• **Task to complete**: Lift out, unaltered, the lines of the material below between the line holding "purple truck [55,413,185,493]" and the line holding "camera: 65 degrees left, 5 degrees down", counting both.

• **Provided information**:
+---+

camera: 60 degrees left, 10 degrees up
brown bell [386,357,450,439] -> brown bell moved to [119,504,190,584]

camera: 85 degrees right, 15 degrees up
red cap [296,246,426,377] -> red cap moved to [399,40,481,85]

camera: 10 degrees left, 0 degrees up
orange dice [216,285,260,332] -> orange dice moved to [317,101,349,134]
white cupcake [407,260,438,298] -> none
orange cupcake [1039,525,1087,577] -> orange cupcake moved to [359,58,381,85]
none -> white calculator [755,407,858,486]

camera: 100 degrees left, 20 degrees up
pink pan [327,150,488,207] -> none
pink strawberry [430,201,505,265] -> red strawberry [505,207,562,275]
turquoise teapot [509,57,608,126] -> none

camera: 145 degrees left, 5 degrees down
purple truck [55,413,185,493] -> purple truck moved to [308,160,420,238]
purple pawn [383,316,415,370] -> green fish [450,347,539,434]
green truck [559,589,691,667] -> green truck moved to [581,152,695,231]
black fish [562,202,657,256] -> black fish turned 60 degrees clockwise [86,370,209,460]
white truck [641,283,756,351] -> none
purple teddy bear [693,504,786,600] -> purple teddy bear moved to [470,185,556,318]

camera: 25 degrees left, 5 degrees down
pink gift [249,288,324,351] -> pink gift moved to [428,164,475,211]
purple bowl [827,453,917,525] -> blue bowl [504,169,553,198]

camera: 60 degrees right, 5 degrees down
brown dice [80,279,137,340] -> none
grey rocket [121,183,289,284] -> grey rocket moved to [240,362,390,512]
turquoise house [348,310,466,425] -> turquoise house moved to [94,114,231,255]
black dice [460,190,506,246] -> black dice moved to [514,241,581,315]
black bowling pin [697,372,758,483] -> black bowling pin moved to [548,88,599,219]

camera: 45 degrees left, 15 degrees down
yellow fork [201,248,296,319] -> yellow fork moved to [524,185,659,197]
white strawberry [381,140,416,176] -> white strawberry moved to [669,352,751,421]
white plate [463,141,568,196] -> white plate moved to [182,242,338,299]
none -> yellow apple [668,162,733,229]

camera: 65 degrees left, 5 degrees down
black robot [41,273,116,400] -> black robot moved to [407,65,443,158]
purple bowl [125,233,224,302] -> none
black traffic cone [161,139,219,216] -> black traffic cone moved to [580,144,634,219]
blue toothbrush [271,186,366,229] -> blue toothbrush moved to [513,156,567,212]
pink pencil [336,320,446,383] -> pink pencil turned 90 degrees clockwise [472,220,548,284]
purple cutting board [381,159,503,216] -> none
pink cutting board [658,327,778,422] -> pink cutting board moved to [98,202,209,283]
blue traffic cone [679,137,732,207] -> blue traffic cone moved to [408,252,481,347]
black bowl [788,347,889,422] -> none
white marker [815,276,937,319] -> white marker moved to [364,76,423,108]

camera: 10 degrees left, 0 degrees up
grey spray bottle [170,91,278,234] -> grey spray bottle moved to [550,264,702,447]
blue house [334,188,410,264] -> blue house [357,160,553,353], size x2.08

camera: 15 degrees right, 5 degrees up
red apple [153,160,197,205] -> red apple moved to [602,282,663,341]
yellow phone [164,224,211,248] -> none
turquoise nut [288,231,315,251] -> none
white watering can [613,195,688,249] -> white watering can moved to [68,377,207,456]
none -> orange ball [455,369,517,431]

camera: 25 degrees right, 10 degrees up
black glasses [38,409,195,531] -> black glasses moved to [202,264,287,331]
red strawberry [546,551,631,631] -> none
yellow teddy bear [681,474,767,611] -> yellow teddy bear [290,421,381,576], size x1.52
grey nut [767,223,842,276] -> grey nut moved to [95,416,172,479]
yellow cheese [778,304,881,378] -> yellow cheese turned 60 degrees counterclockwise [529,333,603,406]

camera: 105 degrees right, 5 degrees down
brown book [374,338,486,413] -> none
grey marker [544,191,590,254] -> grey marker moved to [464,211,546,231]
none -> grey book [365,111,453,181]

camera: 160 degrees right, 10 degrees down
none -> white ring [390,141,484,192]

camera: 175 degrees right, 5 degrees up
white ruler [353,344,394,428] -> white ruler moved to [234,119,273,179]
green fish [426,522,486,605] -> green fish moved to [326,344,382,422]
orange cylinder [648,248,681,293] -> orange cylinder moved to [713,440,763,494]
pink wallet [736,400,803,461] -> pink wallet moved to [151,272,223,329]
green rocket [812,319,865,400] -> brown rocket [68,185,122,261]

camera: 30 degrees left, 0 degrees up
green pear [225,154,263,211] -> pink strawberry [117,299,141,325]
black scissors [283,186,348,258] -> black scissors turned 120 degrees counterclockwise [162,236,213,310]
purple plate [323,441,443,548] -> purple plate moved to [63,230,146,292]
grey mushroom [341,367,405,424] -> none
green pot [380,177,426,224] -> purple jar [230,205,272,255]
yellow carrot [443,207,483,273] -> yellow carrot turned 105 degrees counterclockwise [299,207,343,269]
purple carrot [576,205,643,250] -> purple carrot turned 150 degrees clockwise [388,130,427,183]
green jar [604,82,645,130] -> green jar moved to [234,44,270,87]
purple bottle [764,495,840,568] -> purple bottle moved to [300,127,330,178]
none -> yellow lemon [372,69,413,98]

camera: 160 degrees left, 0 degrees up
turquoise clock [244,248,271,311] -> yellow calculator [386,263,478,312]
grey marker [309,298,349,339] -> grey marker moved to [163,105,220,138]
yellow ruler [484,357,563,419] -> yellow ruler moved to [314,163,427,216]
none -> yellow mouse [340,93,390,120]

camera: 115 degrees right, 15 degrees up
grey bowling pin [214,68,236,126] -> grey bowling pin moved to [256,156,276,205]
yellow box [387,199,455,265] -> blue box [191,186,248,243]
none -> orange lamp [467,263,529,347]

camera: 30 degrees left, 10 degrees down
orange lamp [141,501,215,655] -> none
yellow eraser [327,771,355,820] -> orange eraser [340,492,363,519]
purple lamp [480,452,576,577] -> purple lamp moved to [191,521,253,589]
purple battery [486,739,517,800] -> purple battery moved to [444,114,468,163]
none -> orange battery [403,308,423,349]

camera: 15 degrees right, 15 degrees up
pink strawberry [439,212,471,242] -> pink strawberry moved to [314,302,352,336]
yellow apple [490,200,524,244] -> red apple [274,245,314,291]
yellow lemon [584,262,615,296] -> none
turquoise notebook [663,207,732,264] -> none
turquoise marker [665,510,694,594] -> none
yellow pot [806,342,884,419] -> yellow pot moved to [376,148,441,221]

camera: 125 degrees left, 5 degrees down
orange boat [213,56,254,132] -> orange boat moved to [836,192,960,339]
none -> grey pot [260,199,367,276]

+---+

• **Response below**:
purple truck [55,413,185,493] -> purple truck moved to [308,160,420,238]
purple pawn [383,316,415,370] -> green fish [450,347,539,434]
green truck [559,589,691,667] -> green truck moved to [581,152,695,231]
black fish [562,202,657,256] -> black fish turned 60 degrees clockwise [86,370,209,460]
white truck [641,283,756,351] -> none
purple teddy bear [693,504,786,600] -> purple teddy bear moved to [470,185,556,318]

camera: 25 degrees left, 5 degrees down
pink gift [249,288,324,351] -> pink gift moved to [428,164,475,211]
purple bowl [827,453,917,525] -> blue bowl [504,169,553,198]

camera: 60 degrees right, 5 degrees down
brown dice [80,279,137,340] -> none
grey rocket [121,183,289,284] -> grey rocket moved to [240,362,390,512]
turquoise house [348,310,466,425] -> turquoise house moved to [94,114,231,255]
black dice [460,190,506,246] -> black dice moved to [514,241,581,315]
black bowling pin [697,372,758,483] -> black bowling pin moved to [548,88,599,219]

camera: 45 degrees left, 15 degrees down
yellow fork [201,248,296,319] -> yellow fork moved to [524,185,659,197]
white strawberry [381,140,416,176] -> white strawberry moved to [669,352,751,421]
white plate [463,141,568,196] -> white plate moved to [182,242,338,299]
none -> yellow apple [668,162,733,229]

camera: 65 degrees left, 5 degrees down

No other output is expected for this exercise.